## TASK DIRECTIONS:
From the first line to the last, retype the records exactly without their images.

## Records drawn from a dataset:
——

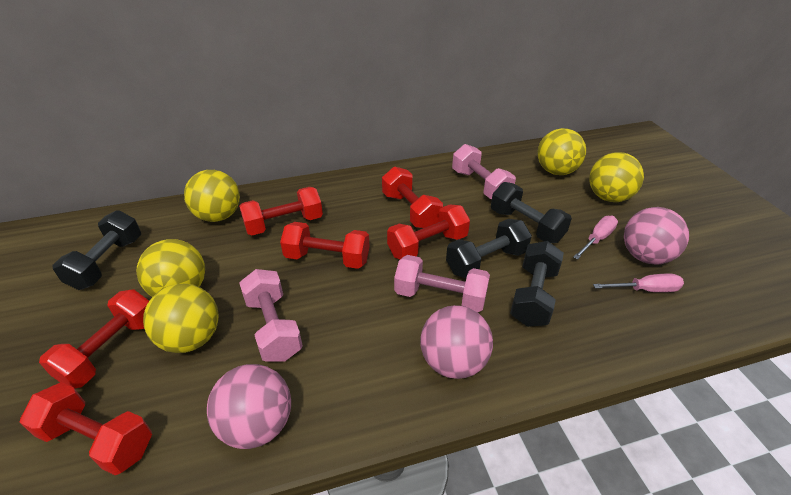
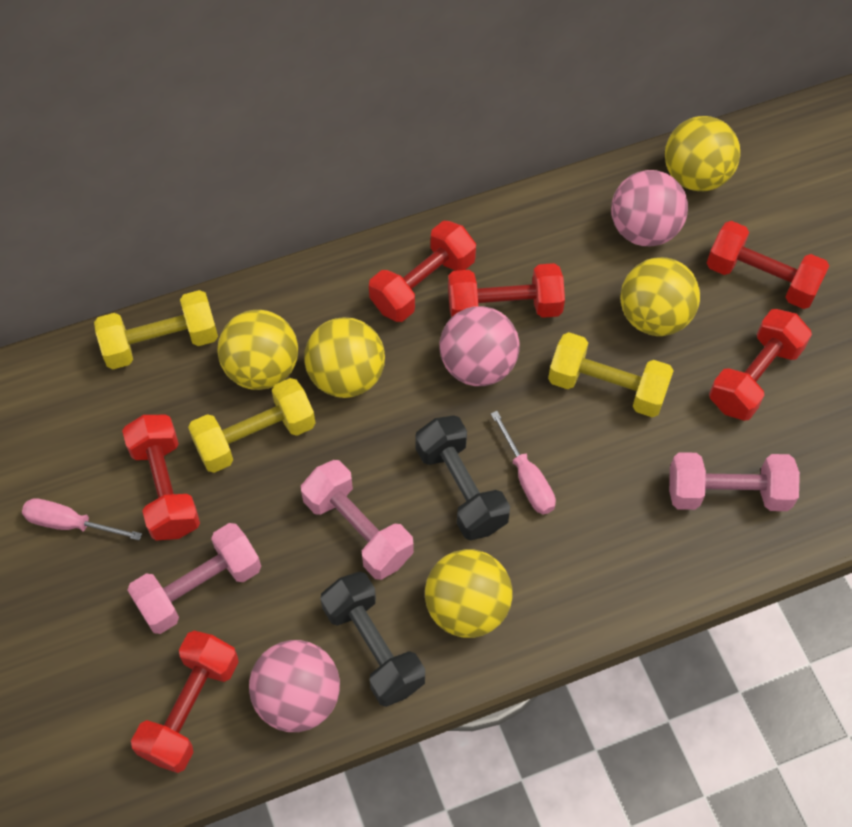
black dumbbell: 4 -> 2
yellow dumbbell: 0 -> 3

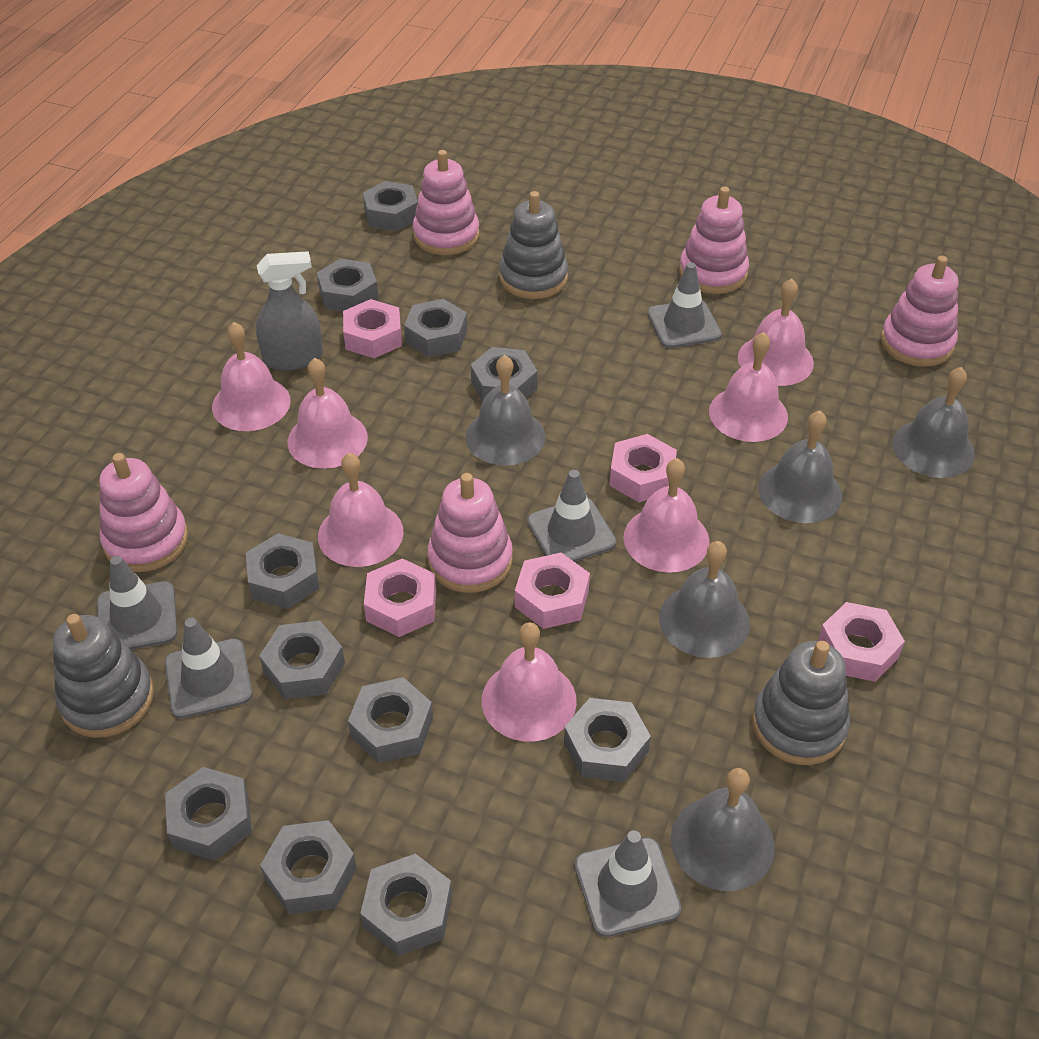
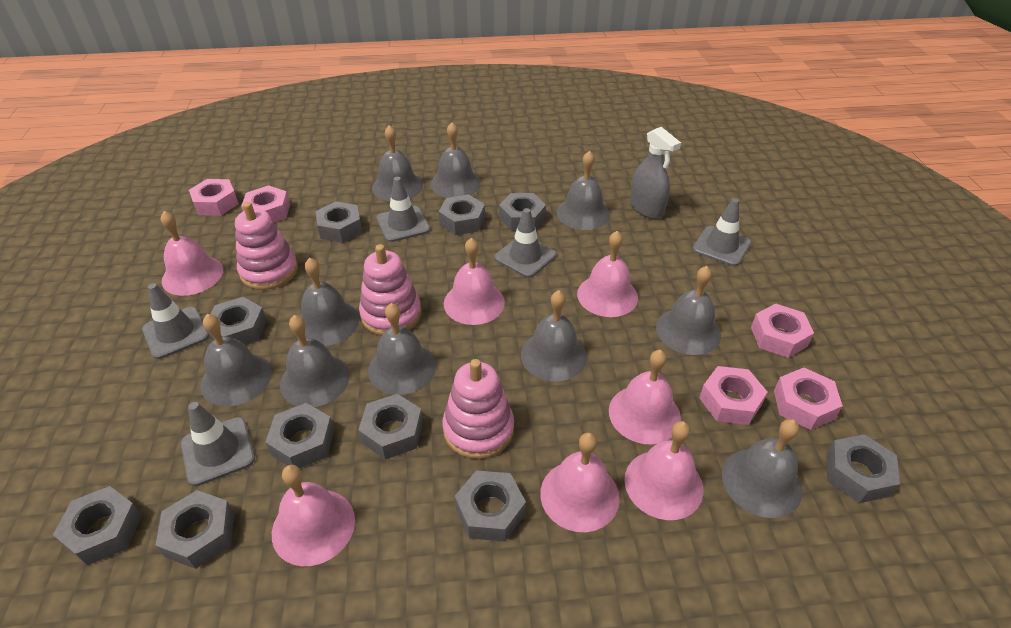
grey bell: 5 -> 10
grey nut: 11 -> 10
grey stacking toy: 3 -> 0
pink stacking toy: 5 -> 3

——

## YOUR SOLUTION:
black dumbbell: 4 -> 2
yellow dumbbell: 0 -> 3

grey bell: 5 -> 10
grey nut: 11 -> 10
grey stacking toy: 3 -> 0
pink stacking toy: 5 -> 3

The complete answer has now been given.